**What is expected**. Reproduce the rows below word for word, from the first row through the line containing "orange cross: moved 1 px left, 1 px down", including that line.

(Stored data)
--
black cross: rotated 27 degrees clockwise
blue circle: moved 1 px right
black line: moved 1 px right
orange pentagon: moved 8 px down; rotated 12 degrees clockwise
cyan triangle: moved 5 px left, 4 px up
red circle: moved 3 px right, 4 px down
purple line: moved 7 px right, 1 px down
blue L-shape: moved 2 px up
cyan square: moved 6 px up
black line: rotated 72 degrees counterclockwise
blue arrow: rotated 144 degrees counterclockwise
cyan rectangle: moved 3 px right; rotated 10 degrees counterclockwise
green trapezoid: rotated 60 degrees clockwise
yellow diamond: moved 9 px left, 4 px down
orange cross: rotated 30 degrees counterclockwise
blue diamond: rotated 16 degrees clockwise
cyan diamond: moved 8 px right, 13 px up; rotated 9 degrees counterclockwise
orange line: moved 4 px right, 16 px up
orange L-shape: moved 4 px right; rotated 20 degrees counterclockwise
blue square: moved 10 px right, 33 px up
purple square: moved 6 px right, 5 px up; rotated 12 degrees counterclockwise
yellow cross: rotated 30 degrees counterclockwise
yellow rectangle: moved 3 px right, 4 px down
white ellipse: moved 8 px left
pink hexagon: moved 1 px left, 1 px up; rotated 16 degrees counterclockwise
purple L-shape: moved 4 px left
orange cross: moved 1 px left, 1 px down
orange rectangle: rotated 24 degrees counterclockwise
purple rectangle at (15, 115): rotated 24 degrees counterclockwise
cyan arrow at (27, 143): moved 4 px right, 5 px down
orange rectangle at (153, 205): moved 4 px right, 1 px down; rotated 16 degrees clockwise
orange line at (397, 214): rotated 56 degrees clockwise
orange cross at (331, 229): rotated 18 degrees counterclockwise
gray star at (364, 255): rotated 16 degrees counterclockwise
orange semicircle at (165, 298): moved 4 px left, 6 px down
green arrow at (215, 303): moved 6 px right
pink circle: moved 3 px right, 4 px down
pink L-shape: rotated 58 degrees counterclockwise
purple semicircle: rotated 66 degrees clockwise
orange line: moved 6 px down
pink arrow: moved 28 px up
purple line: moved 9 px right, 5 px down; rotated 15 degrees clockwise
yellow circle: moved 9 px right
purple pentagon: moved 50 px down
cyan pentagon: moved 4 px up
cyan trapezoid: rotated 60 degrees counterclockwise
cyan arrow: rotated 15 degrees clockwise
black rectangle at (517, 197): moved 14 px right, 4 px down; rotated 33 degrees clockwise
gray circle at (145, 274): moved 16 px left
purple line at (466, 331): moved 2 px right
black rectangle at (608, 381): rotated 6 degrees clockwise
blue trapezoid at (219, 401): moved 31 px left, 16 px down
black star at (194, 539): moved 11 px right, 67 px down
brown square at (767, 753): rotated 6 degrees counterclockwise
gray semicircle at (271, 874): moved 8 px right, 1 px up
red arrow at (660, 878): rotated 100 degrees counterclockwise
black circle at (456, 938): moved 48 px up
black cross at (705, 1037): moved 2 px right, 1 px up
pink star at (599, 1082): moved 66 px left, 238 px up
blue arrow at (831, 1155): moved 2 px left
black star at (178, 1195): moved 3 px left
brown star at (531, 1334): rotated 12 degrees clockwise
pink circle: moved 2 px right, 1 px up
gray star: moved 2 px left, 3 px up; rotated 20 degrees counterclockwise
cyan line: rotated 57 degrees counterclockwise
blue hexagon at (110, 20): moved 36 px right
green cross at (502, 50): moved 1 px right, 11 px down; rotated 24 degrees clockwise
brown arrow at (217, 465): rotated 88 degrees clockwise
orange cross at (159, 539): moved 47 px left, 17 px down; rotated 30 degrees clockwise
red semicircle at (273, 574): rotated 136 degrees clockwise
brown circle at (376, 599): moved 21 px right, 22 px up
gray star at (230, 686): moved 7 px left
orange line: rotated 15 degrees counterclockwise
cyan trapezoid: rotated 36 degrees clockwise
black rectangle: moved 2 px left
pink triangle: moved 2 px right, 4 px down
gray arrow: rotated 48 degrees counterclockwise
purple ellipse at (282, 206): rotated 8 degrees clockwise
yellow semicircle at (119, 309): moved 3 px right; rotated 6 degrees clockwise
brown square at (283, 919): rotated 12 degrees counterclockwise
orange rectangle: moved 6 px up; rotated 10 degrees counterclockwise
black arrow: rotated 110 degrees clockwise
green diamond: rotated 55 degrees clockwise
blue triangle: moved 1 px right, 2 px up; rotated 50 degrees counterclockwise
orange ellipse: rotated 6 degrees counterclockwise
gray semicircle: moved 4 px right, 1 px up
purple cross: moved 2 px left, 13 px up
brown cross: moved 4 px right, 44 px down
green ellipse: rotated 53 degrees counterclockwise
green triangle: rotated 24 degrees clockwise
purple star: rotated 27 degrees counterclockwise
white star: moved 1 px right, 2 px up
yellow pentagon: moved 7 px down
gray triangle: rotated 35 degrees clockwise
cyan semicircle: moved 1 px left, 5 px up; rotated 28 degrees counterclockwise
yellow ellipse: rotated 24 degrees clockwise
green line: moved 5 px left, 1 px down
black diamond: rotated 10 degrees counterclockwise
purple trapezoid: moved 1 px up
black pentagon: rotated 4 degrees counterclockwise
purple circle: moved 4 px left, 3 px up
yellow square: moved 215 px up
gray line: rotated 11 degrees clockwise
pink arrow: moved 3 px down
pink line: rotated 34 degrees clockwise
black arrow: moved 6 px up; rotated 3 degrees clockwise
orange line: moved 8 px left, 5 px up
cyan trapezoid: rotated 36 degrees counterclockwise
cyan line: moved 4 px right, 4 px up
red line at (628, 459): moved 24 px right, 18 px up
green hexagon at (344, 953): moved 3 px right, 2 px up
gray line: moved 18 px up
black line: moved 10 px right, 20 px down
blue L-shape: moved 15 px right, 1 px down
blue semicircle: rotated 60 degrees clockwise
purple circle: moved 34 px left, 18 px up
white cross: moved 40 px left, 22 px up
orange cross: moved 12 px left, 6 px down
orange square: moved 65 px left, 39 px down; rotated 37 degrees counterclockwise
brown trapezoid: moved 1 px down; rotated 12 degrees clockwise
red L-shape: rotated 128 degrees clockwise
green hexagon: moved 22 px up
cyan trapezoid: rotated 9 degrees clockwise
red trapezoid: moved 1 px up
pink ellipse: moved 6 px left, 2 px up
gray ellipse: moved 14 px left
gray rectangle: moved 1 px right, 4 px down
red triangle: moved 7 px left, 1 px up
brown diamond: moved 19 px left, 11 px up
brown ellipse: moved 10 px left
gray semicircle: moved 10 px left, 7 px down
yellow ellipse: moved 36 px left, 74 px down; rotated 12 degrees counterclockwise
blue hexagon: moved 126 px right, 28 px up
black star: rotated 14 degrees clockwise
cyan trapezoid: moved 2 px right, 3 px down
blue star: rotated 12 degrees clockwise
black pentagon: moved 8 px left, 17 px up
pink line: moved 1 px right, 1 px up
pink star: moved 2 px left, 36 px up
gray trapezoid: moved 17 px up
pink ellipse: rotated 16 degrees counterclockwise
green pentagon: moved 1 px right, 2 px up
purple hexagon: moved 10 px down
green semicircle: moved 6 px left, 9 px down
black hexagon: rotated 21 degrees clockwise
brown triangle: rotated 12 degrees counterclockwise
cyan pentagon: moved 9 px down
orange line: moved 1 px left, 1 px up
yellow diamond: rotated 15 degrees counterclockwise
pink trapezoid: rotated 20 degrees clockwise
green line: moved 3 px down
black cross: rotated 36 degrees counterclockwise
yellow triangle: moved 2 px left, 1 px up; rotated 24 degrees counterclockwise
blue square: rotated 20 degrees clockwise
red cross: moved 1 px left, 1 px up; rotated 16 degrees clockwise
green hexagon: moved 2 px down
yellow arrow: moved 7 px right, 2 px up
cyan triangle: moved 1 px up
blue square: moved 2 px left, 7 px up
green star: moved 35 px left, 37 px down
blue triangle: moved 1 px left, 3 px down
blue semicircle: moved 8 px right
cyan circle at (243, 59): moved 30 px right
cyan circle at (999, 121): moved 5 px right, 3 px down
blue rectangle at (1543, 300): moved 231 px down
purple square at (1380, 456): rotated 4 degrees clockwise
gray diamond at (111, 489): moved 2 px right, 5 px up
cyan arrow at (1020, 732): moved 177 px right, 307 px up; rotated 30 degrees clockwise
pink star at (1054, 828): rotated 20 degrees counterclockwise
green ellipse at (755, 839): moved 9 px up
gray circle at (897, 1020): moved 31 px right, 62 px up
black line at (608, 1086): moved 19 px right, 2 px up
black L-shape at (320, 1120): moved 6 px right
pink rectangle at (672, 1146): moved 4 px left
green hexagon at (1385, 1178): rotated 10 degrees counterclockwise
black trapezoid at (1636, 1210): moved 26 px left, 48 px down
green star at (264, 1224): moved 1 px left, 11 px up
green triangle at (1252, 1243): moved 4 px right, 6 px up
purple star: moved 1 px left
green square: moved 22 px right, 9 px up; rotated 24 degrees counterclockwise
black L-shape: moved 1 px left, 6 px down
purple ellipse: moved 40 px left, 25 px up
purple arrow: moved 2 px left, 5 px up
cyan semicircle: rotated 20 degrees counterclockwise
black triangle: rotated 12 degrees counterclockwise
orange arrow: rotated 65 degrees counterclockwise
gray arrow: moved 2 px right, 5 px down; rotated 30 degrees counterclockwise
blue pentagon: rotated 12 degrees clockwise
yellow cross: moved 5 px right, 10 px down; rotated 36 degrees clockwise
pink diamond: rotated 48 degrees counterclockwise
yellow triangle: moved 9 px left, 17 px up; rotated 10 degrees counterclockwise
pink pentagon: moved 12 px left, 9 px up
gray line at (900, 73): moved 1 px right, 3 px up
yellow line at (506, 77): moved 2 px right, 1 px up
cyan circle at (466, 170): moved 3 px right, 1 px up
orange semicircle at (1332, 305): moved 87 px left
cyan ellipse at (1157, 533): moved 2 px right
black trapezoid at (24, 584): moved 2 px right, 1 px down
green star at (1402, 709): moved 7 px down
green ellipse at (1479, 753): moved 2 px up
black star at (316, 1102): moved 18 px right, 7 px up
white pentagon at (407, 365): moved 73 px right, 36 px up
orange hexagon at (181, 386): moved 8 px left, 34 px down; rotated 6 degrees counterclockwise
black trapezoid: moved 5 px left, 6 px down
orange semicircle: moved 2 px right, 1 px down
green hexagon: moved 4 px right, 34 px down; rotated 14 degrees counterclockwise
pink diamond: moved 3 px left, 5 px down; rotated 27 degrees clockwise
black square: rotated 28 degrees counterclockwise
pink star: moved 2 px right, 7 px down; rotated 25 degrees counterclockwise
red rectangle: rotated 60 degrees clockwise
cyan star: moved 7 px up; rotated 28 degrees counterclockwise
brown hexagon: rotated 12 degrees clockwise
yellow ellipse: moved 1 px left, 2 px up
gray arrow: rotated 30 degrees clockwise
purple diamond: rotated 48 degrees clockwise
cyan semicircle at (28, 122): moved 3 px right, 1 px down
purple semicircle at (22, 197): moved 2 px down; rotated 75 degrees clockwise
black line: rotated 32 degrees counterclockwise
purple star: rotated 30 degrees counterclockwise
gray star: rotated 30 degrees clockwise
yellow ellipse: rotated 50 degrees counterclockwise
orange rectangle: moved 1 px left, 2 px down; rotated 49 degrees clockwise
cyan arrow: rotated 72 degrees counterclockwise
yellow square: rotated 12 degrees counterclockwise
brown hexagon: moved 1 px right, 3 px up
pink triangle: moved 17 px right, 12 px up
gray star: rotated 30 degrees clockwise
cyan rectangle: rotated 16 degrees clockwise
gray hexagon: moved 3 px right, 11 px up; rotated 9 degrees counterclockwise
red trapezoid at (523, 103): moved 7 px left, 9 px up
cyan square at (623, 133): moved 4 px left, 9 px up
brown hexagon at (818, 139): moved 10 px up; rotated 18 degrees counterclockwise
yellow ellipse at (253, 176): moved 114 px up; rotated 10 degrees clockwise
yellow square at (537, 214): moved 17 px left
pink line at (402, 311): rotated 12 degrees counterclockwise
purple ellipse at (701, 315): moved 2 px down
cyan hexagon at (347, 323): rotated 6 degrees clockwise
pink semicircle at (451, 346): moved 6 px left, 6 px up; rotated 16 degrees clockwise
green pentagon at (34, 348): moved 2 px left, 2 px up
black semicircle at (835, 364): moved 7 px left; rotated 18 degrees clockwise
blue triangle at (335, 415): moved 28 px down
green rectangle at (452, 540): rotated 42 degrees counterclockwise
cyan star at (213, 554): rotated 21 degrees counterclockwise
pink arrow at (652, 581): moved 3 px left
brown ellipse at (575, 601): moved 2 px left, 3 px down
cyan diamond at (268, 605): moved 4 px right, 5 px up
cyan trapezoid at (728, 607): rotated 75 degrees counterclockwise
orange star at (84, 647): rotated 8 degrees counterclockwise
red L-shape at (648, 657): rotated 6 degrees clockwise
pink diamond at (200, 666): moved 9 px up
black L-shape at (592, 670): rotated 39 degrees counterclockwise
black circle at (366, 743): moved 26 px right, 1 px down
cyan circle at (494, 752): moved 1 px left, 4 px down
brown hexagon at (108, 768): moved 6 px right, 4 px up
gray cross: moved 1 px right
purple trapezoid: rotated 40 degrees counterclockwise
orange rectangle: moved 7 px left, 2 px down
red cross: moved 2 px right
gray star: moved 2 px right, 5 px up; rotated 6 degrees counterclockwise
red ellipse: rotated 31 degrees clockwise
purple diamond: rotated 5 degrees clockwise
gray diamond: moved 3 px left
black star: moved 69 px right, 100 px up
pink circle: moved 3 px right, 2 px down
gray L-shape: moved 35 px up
--
**Response to this task**.
black cross: rotated 27 degrees clockwise
blue circle: moved 1 px right
black line: moved 1 px right
orange pentagon: moved 8 px down; rotated 12 degrees clockwise
cyan triangle: moved 5 px left, 4 px up
red circle: moved 3 px right, 4 px down
purple line: moved 7 px right, 1 px down
blue L-shape: moved 2 px up
cyan square: moved 6 px up
black line: rotated 72 degrees counterclockwise
blue arrow: rotated 144 degrees counterclockwise
cyan rectangle: moved 3 px right; rotated 10 degrees counterclockwise
green trapezoid: rotated 60 degrees clockwise
yellow diamond: moved 9 px left, 4 px down
orange cross: rotated 30 degrees counterclockwise
blue diamond: rotated 16 degrees clockwise
cyan diamond: moved 8 px right, 13 px up; rotated 9 degrees counterclockwise
orange line: moved 4 px right, 16 px up
orange L-shape: moved 4 px right; rotated 20 degrees counterclockwise
blue square: moved 10 px right, 33 px up
purple square: moved 6 px right, 5 px up; rotated 12 degrees counterclockwise
yellow cross: rotated 30 degrees counterclockwise
yellow rectangle: moved 3 px right, 4 px down
white ellipse: moved 8 px left
pink hexagon: moved 1 px left, 1 px up; rotated 16 degrees counterclockwise
purple L-shape: moved 4 px left
orange cross: moved 1 px left, 1 px down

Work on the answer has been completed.